> _Record set_

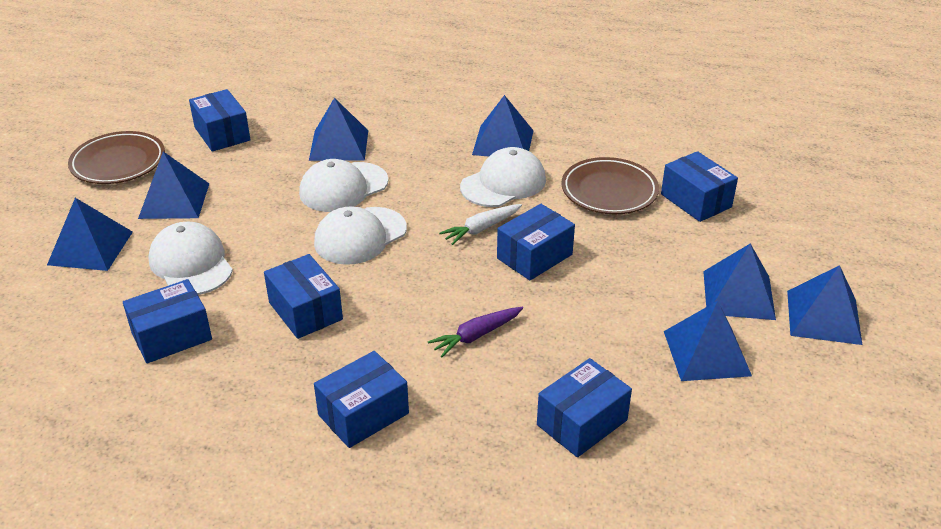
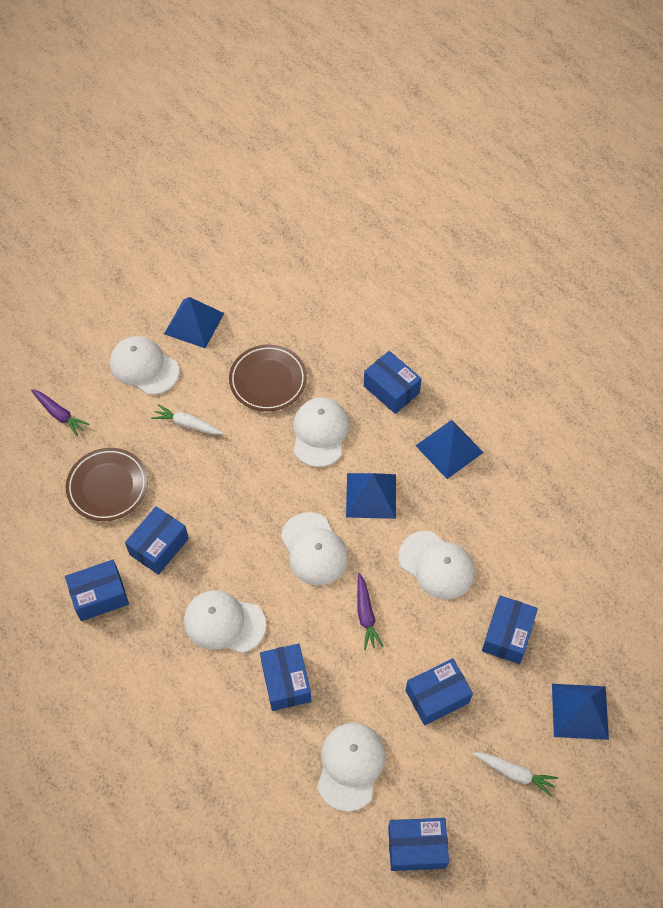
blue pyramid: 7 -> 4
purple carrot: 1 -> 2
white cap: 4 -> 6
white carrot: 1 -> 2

---

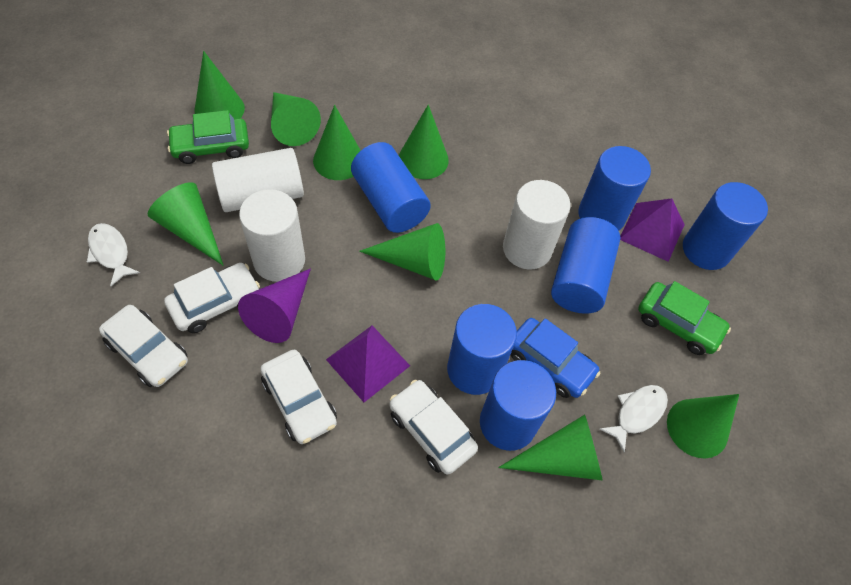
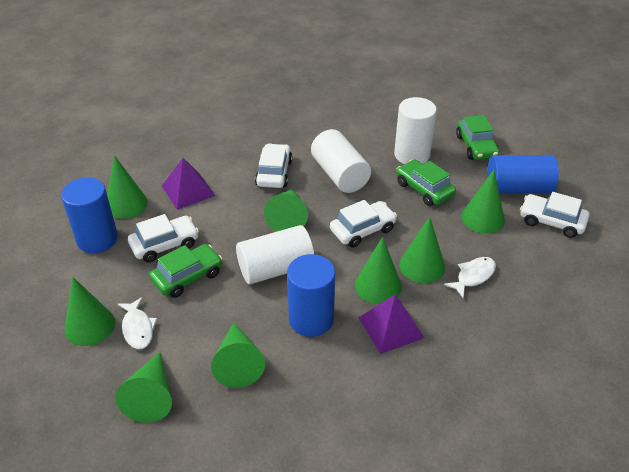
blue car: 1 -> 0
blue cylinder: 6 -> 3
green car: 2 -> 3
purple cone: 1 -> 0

> _Task description_
Retype only this portion of the data above: the line containing "blue pyramid: 7 -> 4", the line containing "white carrot: 1 -> 2", and all lines between them, exactly.

> _Task response_
blue pyramid: 7 -> 4
purple carrot: 1 -> 2
white cap: 4 -> 6
white carrot: 1 -> 2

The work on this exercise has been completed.